» **Records contained in a dataset**:
Segment Open

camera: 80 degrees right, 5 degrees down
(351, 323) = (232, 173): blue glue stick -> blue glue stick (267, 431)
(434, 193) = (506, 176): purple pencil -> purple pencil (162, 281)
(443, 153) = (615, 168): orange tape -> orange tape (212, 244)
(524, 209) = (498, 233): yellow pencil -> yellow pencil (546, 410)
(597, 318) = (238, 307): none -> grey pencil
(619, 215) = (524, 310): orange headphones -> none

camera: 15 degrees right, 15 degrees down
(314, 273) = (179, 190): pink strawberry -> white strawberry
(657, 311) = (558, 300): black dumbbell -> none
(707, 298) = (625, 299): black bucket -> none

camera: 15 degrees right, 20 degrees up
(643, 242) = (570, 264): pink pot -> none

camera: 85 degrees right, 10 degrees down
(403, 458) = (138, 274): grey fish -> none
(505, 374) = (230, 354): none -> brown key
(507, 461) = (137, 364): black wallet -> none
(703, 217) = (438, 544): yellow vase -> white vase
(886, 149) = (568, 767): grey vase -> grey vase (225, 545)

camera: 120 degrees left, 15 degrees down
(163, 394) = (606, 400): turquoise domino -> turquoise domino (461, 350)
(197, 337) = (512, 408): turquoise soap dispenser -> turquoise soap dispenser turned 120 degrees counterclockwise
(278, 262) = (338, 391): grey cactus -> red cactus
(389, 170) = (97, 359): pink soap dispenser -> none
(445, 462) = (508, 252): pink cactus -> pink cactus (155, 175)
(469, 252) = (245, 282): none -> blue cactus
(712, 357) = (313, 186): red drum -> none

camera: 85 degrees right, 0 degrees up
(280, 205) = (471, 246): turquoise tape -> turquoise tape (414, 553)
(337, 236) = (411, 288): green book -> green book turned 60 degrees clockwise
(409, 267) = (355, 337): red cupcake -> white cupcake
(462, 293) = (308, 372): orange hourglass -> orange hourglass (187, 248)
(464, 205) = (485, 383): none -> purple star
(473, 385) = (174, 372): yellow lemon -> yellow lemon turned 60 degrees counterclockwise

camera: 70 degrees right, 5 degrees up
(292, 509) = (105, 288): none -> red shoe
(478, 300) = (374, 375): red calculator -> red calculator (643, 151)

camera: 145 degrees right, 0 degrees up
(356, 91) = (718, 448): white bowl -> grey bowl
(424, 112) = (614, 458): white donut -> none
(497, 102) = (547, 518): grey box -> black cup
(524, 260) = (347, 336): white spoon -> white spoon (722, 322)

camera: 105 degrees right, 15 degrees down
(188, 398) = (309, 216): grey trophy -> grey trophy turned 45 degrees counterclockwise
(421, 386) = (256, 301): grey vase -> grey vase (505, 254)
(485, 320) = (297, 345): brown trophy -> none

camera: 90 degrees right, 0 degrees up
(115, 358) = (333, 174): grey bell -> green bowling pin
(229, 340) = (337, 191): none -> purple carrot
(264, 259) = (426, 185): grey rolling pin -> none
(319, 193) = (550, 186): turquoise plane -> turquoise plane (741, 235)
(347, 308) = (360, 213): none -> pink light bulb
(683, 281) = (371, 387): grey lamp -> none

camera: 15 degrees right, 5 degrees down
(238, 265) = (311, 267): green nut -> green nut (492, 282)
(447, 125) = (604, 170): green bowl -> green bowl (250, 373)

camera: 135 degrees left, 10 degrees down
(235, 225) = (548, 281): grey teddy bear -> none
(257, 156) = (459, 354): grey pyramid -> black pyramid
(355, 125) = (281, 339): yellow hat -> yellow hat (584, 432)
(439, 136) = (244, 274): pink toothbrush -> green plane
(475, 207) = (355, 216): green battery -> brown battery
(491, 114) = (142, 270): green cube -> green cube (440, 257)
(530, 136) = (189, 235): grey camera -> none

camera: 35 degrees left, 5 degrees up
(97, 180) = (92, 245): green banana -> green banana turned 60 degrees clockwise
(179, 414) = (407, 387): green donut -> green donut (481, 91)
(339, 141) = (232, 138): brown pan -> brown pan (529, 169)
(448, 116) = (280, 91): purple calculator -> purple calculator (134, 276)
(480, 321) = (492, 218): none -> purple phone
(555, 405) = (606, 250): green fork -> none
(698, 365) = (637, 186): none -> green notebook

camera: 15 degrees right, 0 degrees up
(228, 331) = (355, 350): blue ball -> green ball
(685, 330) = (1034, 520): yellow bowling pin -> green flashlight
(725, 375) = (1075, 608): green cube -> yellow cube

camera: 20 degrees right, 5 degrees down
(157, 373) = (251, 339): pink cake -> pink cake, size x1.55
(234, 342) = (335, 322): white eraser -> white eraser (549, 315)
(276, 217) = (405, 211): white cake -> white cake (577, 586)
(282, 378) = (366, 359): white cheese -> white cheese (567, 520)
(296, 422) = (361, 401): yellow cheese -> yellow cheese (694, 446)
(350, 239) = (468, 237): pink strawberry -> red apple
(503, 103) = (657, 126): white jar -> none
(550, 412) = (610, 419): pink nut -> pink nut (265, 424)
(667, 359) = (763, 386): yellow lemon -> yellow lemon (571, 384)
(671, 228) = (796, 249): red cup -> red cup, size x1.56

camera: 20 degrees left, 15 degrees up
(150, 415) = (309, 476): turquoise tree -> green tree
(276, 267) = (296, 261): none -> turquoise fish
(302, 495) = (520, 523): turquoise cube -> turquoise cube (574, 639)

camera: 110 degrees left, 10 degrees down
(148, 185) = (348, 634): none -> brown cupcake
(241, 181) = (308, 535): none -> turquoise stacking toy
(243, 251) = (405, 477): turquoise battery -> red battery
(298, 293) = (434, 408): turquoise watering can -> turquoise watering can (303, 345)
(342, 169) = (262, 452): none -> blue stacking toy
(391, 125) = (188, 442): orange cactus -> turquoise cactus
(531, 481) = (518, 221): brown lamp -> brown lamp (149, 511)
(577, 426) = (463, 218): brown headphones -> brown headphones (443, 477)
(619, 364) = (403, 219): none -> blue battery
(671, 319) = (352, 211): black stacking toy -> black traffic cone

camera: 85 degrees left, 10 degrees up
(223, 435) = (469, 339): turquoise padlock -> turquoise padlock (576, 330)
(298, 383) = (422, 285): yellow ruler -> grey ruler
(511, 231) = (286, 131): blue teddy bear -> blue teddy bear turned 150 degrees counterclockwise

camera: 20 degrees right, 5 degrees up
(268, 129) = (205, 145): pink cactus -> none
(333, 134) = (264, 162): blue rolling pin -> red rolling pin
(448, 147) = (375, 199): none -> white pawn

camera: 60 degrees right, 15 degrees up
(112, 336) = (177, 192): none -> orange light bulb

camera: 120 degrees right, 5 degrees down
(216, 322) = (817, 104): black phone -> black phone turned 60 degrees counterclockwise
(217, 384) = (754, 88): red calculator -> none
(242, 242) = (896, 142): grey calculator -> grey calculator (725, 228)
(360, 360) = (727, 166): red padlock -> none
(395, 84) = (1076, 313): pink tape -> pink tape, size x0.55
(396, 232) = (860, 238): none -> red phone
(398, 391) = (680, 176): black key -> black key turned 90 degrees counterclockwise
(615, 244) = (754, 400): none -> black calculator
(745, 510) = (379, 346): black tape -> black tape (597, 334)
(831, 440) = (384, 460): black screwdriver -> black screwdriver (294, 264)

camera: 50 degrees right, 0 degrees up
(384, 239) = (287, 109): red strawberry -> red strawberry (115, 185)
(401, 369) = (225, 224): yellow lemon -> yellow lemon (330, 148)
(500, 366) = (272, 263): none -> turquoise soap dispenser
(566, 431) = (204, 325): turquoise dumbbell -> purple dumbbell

Segment Closed

» **The task**: Show each line in the entries that holds the string "left".

» **Solution to the problem**:
camera: 120 degrees left, 15 degrees down
camera: 135 degrees left, 10 degrees down
camera: 35 degrees left, 5 degrees up
camera: 20 degrees left, 15 degrees up
camera: 110 degrees left, 10 degrees down
camera: 85 degrees left, 10 degrees up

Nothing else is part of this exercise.